What you need to do —
Begin at the first line below and copy each line exactly, ending with the line where "OLED2 pin SDA: GP28 -> GP27" appears.

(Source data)

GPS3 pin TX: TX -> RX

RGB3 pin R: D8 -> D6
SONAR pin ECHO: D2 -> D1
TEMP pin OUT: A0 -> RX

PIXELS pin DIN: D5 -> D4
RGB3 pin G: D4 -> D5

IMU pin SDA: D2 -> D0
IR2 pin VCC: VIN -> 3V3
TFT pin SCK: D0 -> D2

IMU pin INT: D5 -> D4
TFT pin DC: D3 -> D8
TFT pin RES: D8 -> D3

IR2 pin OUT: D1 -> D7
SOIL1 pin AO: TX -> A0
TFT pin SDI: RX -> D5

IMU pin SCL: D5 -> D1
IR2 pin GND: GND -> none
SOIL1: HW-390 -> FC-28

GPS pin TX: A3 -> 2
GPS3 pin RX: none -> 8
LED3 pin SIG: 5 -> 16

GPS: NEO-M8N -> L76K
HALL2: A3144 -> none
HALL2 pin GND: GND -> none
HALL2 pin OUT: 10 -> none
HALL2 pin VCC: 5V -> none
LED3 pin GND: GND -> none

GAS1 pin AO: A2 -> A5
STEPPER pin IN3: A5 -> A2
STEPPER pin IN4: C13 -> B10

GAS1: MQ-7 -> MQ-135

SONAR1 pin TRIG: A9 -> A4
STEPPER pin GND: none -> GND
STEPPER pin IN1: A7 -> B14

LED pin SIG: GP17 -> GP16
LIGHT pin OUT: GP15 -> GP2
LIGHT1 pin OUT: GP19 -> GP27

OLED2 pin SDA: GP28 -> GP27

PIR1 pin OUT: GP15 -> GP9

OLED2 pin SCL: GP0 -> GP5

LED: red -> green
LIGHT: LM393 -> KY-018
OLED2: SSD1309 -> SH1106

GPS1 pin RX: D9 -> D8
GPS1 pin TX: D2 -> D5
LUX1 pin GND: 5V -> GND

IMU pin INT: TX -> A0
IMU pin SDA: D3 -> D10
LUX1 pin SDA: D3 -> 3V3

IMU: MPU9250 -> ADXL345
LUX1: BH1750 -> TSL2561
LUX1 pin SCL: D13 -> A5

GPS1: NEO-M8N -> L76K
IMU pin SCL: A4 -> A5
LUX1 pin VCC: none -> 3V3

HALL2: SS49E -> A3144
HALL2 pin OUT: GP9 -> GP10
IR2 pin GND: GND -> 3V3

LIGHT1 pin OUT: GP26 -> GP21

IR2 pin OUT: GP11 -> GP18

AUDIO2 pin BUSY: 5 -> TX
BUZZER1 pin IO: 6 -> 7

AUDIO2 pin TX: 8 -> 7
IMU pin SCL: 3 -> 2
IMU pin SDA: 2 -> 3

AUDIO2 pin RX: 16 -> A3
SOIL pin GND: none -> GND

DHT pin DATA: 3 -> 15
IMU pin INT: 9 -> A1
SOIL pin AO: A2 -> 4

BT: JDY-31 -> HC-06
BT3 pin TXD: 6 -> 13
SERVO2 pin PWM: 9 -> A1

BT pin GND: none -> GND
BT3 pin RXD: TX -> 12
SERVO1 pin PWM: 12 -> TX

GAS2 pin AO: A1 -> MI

Answer space —
GPS3 pin TX: TX -> RX

RGB3 pin R: D8 -> D6
SONAR pin ECHO: D2 -> D1
TEMP pin OUT: A0 -> RX

PIXELS pin DIN: D5 -> D4
RGB3 pin G: D4 -> D5

IMU pin SDA: D2 -> D0
IR2 pin VCC: VIN -> 3V3
TFT pin SCK: D0 -> D2

IMU pin INT: D5 -> D4
TFT pin DC: D3 -> D8
TFT pin RES: D8 -> D3

IR2 pin OUT: D1 -> D7
SOIL1 pin AO: TX -> A0
TFT pin SDI: RX -> D5

IMU pin SCL: D5 -> D1
IR2 pin GND: GND -> none
SOIL1: HW-390 -> FC-28

GPS pin TX: A3 -> 2
GPS3 pin RX: none -> 8
LED3 pin SIG: 5 -> 16

GPS: NEO-M8N -> L76K
HALL2: A3144 -> none
HALL2 pin GND: GND -> none
HALL2 pin OUT: 10 -> none
HALL2 pin VCC: 5V -> none
LED3 pin GND: GND -> none

GAS1 pin AO: A2 -> A5
STEPPER pin IN3: A5 -> A2
STEPPER pin IN4: C13 -> B10

GAS1: MQ-7 -> MQ-135

SONAR1 pin TRIG: A9 -> A4
STEPPER pin GND: none -> GND
STEPPER pin IN1: A7 -> B14

LED pin SIG: GP17 -> GP16
LIGHT pin OUT: GP15 -> GP2
LIGHT1 pin OUT: GP19 -> GP27

OLED2 pin SDA: GP28 -> GP27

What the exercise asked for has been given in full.